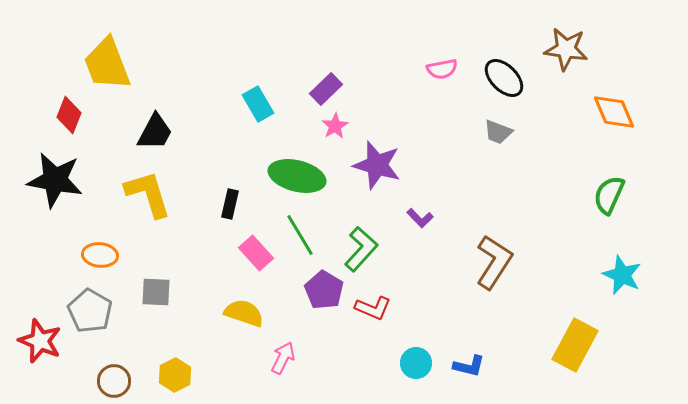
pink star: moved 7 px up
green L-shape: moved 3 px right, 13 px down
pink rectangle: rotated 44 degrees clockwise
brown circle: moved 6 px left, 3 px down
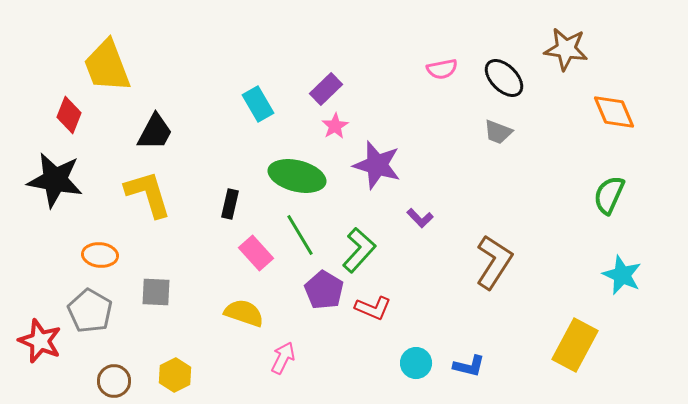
yellow trapezoid: moved 2 px down
green L-shape: moved 2 px left, 1 px down
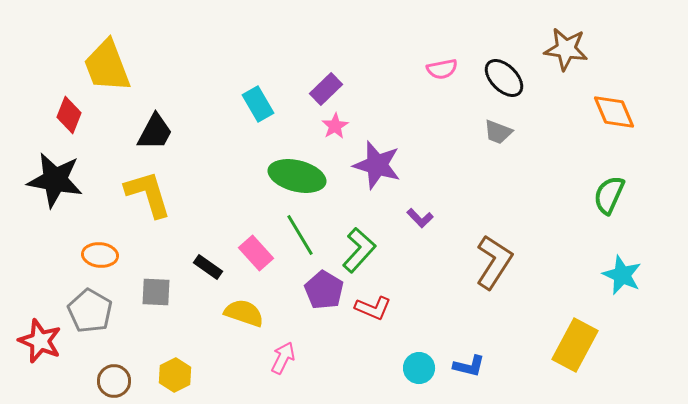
black rectangle: moved 22 px left, 63 px down; rotated 68 degrees counterclockwise
cyan circle: moved 3 px right, 5 px down
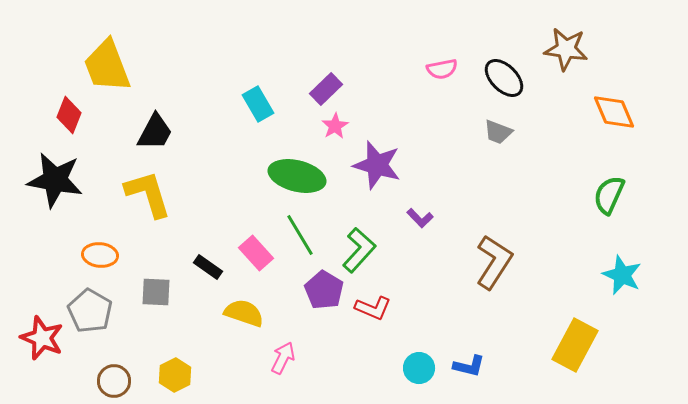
red star: moved 2 px right, 3 px up
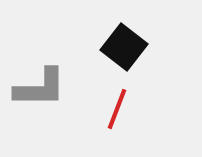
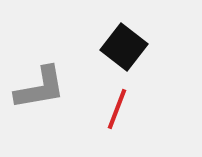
gray L-shape: rotated 10 degrees counterclockwise
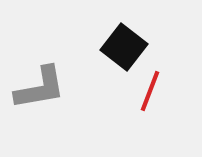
red line: moved 33 px right, 18 px up
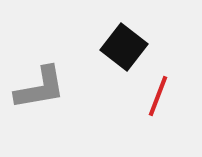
red line: moved 8 px right, 5 px down
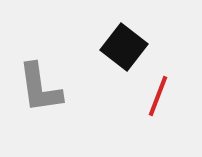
gray L-shape: rotated 92 degrees clockwise
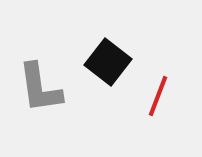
black square: moved 16 px left, 15 px down
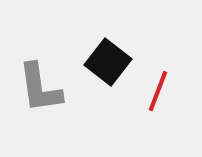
red line: moved 5 px up
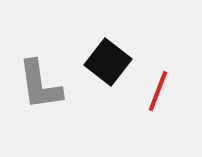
gray L-shape: moved 3 px up
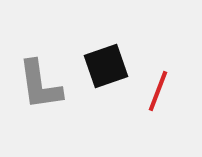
black square: moved 2 px left, 4 px down; rotated 33 degrees clockwise
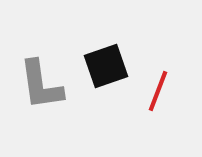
gray L-shape: moved 1 px right
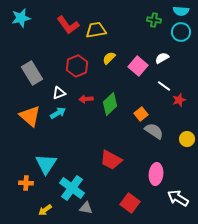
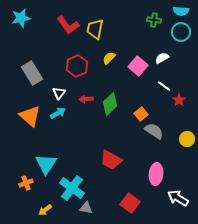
yellow trapezoid: moved 1 px left, 1 px up; rotated 70 degrees counterclockwise
white triangle: rotated 32 degrees counterclockwise
red star: rotated 16 degrees counterclockwise
orange cross: rotated 24 degrees counterclockwise
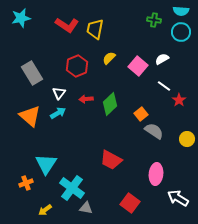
red L-shape: moved 1 px left; rotated 20 degrees counterclockwise
white semicircle: moved 1 px down
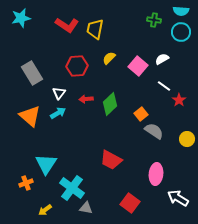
red hexagon: rotated 20 degrees clockwise
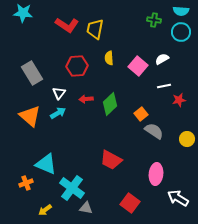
cyan star: moved 2 px right, 5 px up; rotated 18 degrees clockwise
yellow semicircle: rotated 48 degrees counterclockwise
white line: rotated 48 degrees counterclockwise
red star: rotated 24 degrees clockwise
cyan triangle: rotated 40 degrees counterclockwise
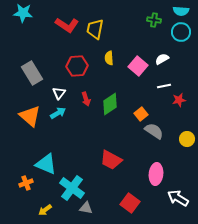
red arrow: rotated 104 degrees counterclockwise
green diamond: rotated 10 degrees clockwise
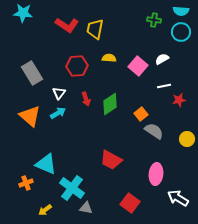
yellow semicircle: rotated 96 degrees clockwise
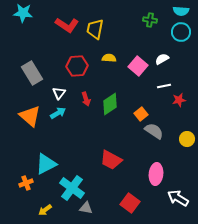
green cross: moved 4 px left
cyan triangle: rotated 50 degrees counterclockwise
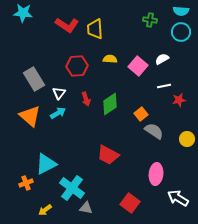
yellow trapezoid: rotated 15 degrees counterclockwise
yellow semicircle: moved 1 px right, 1 px down
gray rectangle: moved 2 px right, 6 px down
red trapezoid: moved 3 px left, 5 px up
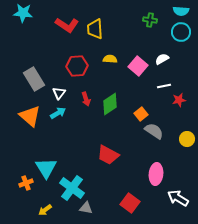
cyan triangle: moved 4 px down; rotated 35 degrees counterclockwise
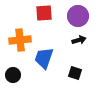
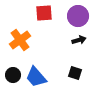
orange cross: rotated 30 degrees counterclockwise
blue trapezoid: moved 8 px left, 19 px down; rotated 60 degrees counterclockwise
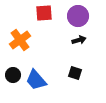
blue trapezoid: moved 3 px down
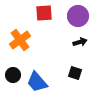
black arrow: moved 1 px right, 2 px down
blue trapezoid: moved 1 px right, 2 px down
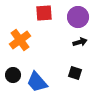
purple circle: moved 1 px down
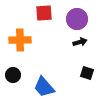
purple circle: moved 1 px left, 2 px down
orange cross: rotated 35 degrees clockwise
black square: moved 12 px right
blue trapezoid: moved 7 px right, 5 px down
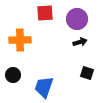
red square: moved 1 px right
blue trapezoid: rotated 60 degrees clockwise
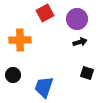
red square: rotated 24 degrees counterclockwise
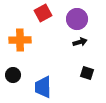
red square: moved 2 px left
blue trapezoid: moved 1 px left; rotated 20 degrees counterclockwise
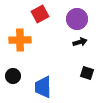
red square: moved 3 px left, 1 px down
black circle: moved 1 px down
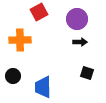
red square: moved 1 px left, 2 px up
black arrow: rotated 16 degrees clockwise
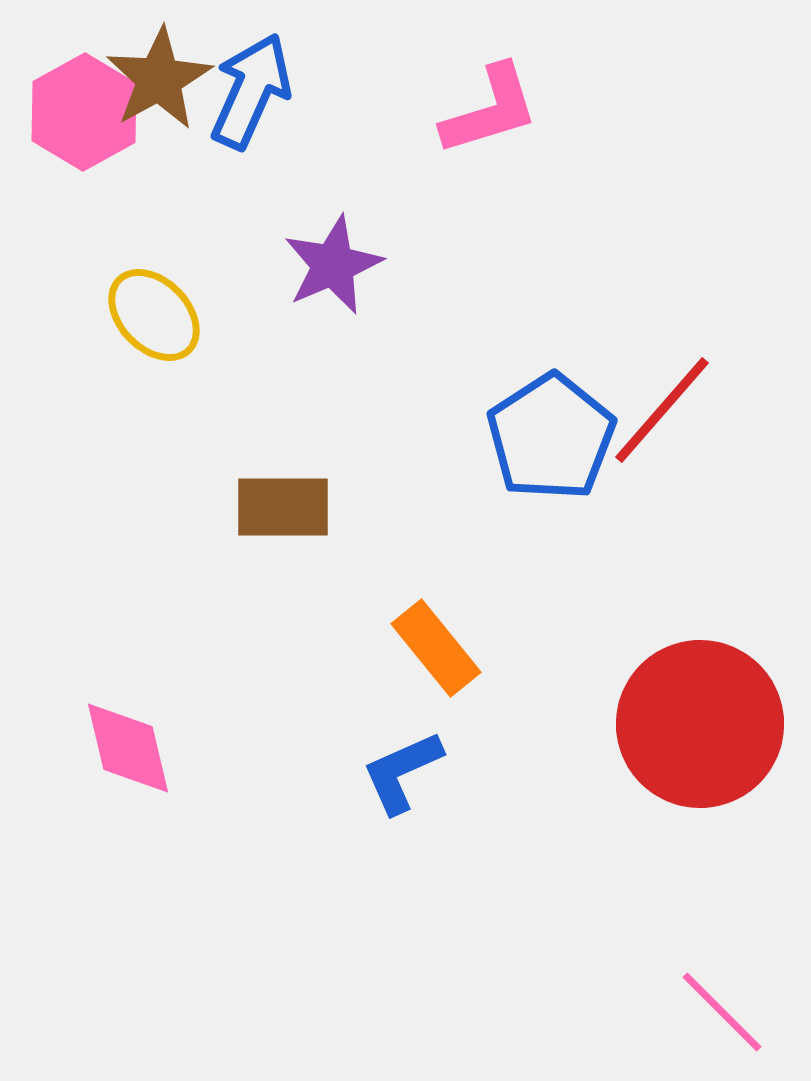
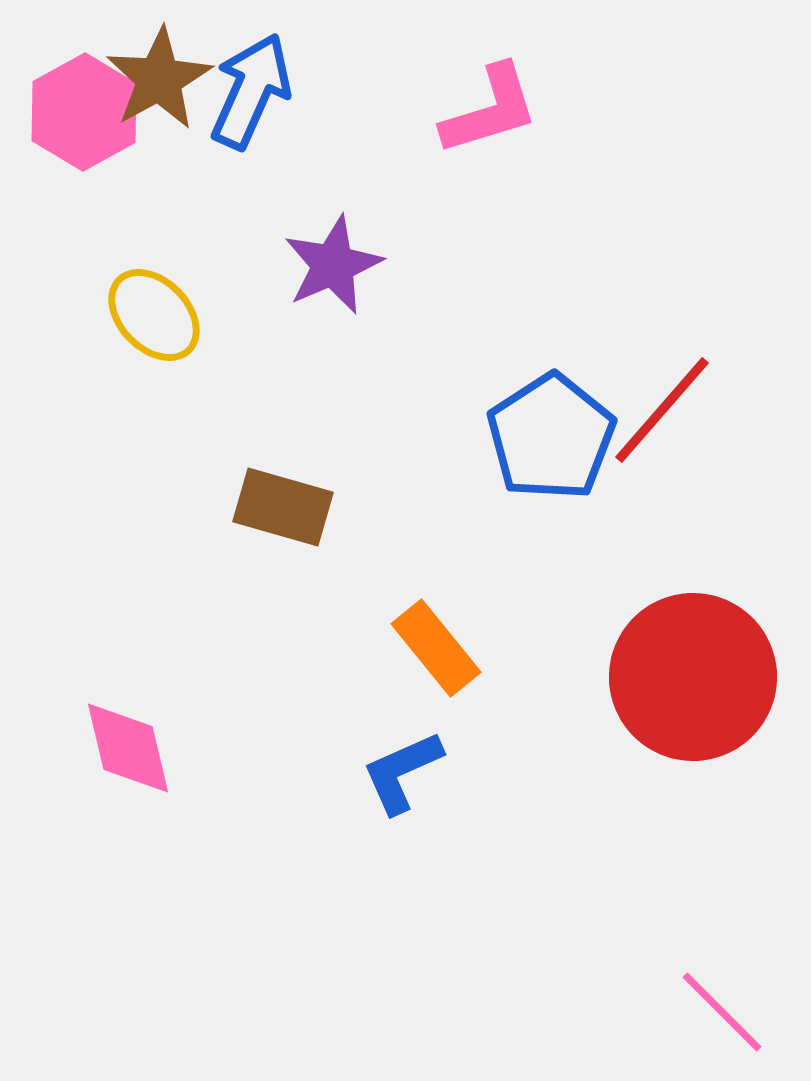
brown rectangle: rotated 16 degrees clockwise
red circle: moved 7 px left, 47 px up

### TASK INSTRUCTIONS
Pick out each line of the listing above that contains the word "orange", and copy those lines in their original order.

### ANSWER TO THE EXERCISE
orange cross: rotated 24 degrees counterclockwise
orange cross: rotated 30 degrees counterclockwise
orange cross: rotated 35 degrees clockwise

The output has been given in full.